▶ _REQUIRED ACTION_
Copy each line from the data that has the word "none" in it.

▶ _MATERIALS PROVIDED_
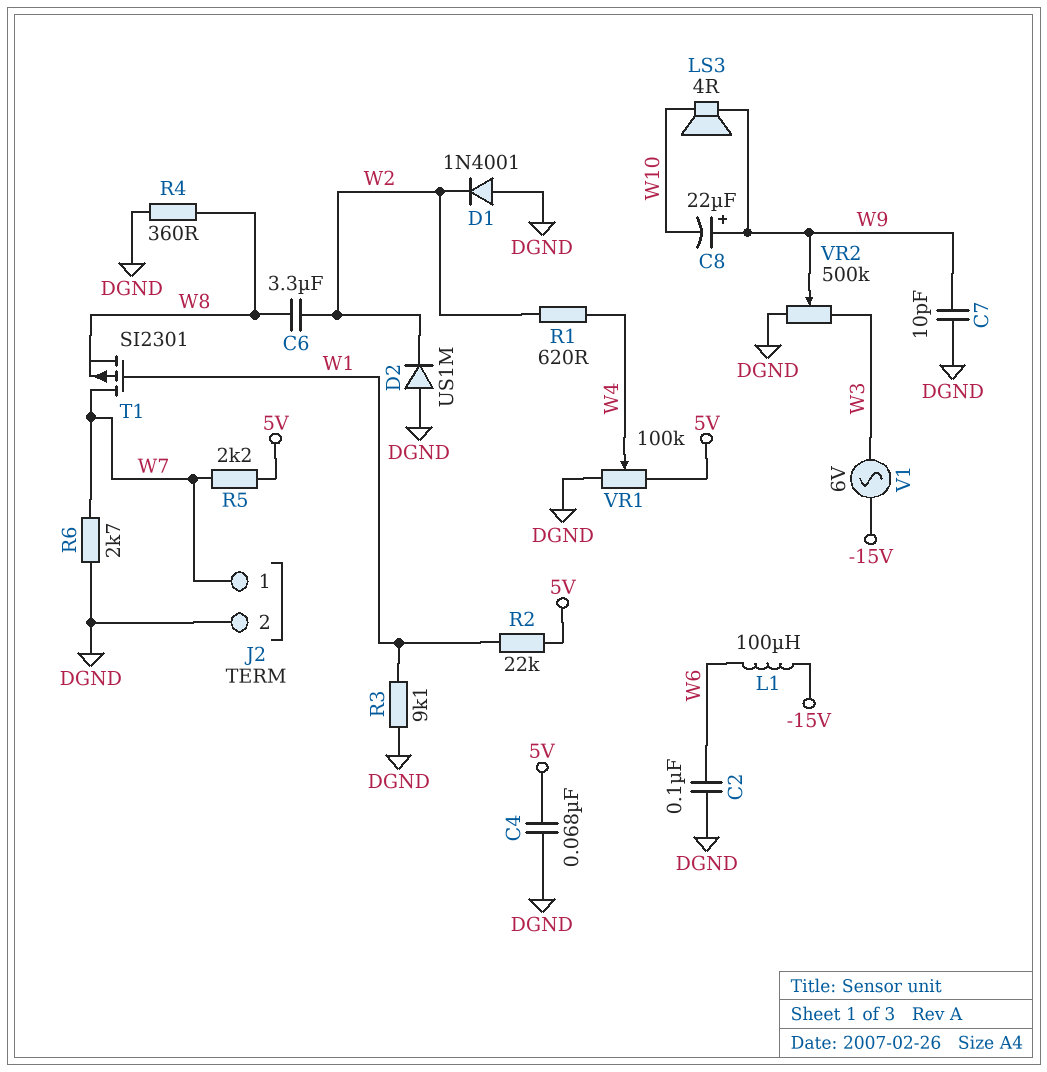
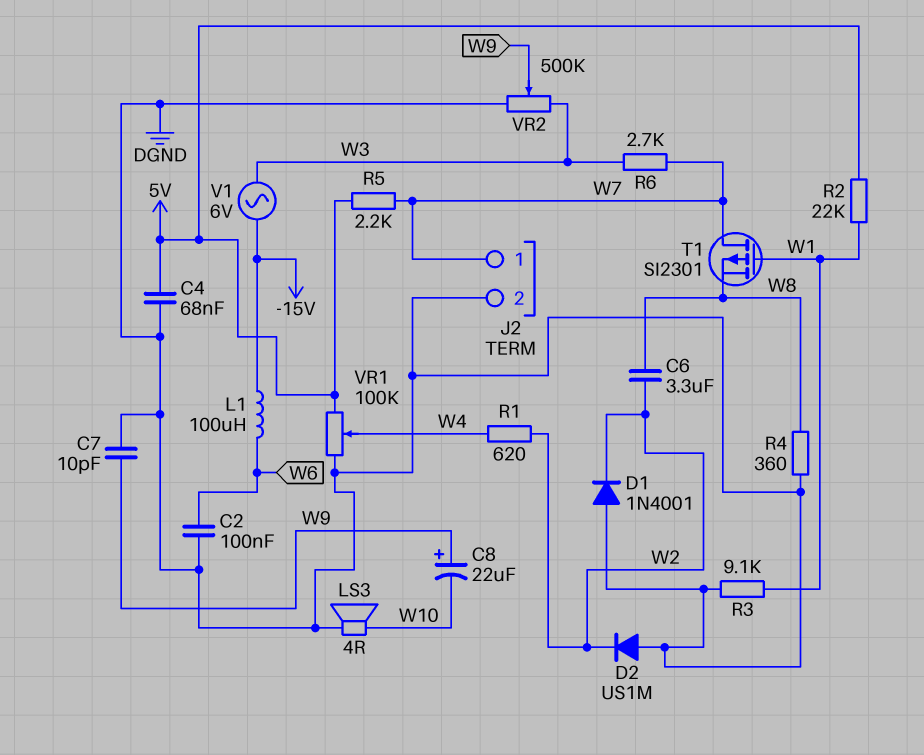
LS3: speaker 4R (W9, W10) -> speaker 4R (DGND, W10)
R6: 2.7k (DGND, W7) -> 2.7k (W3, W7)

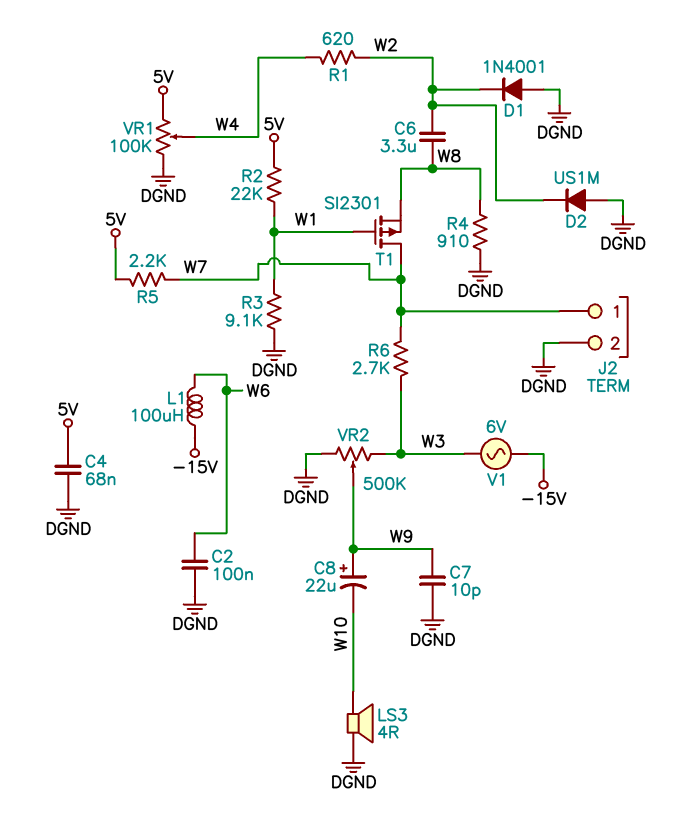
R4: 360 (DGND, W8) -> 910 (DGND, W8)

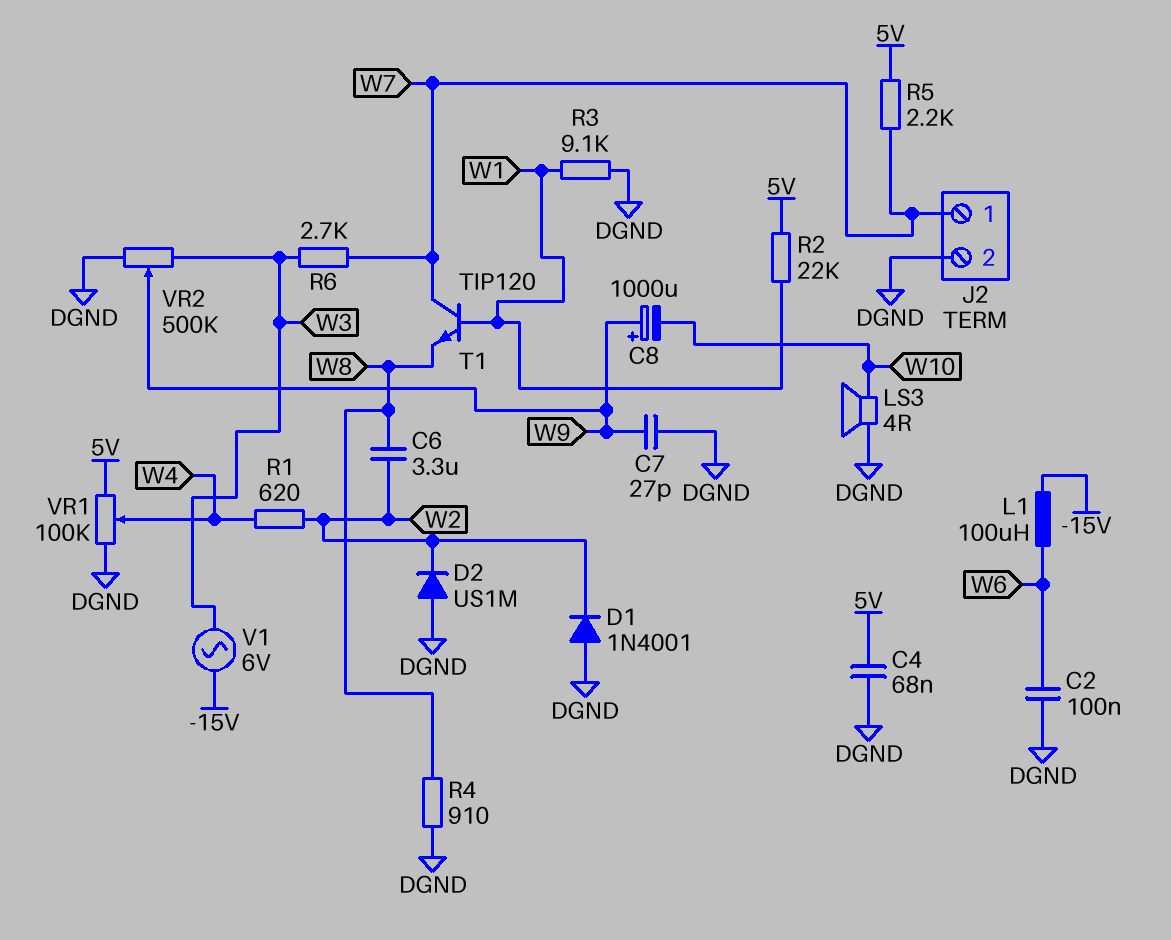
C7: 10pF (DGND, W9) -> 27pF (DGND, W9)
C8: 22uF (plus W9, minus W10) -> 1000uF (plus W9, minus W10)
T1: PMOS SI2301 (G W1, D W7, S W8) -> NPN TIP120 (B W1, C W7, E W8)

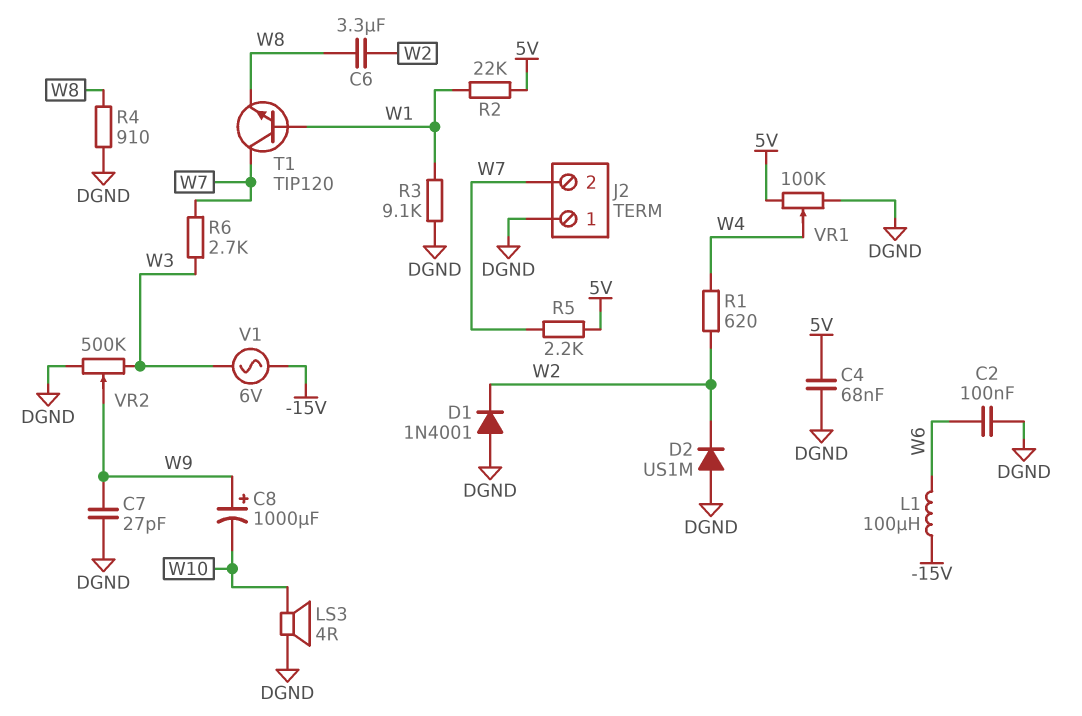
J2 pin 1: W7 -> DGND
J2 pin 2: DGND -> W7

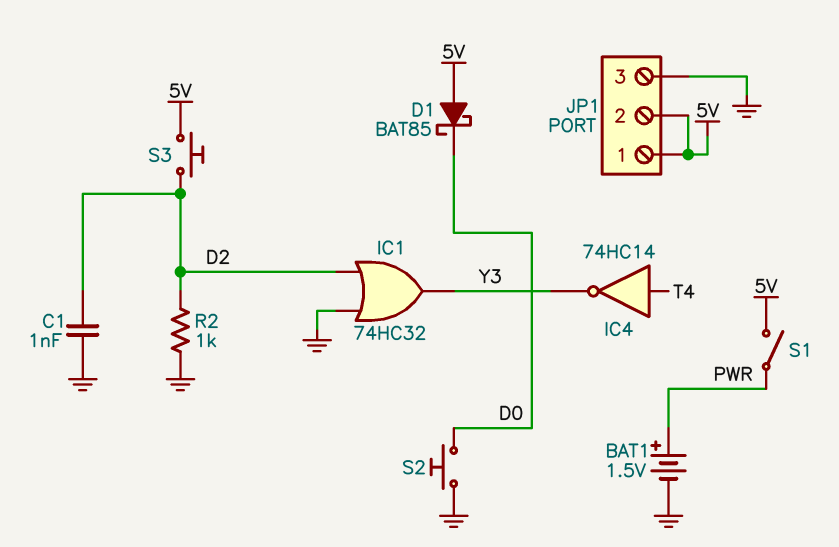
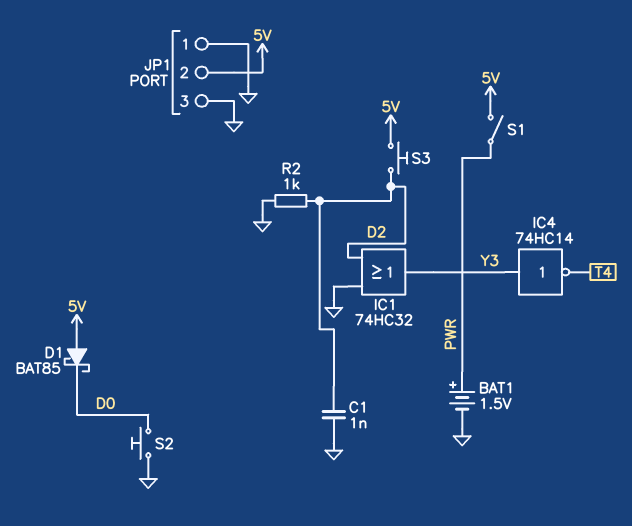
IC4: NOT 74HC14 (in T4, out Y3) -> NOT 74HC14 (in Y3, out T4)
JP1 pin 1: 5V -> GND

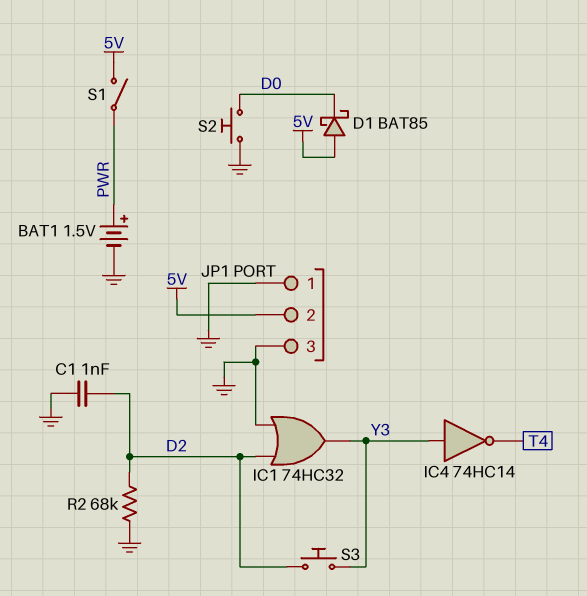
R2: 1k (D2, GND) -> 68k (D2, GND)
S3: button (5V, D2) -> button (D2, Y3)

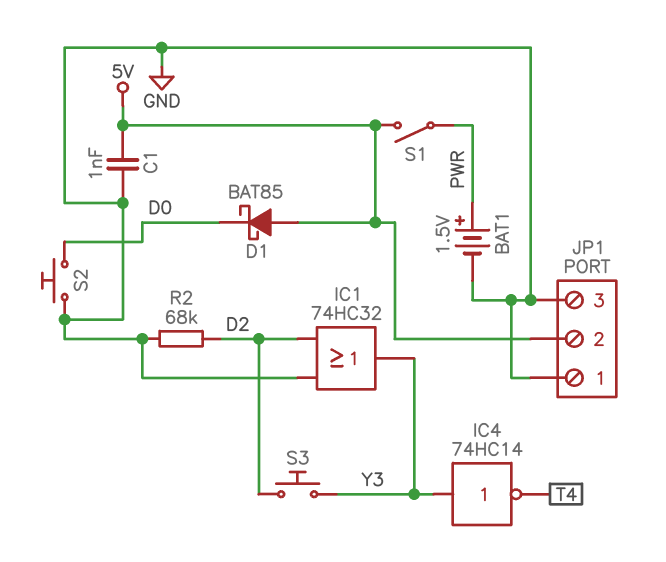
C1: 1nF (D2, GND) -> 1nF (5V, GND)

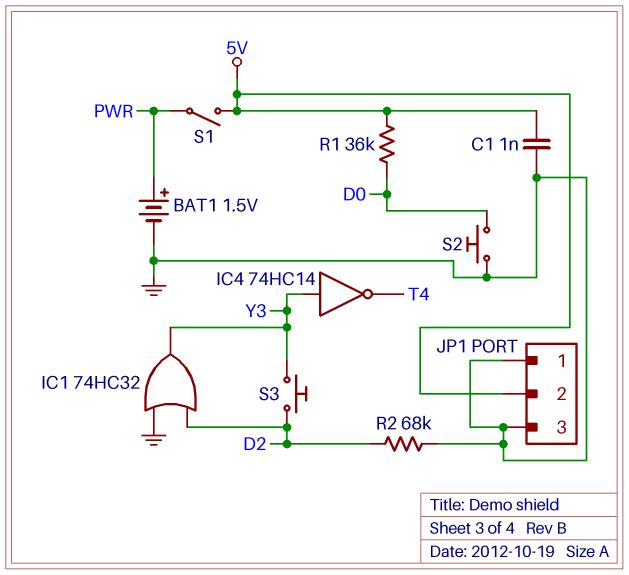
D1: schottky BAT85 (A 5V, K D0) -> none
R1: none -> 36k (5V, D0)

▶ _EXPECTED ANSWER_
D1: schottky BAT85 (A 5V, K D0) -> none
R1: none -> 36k (5V, D0)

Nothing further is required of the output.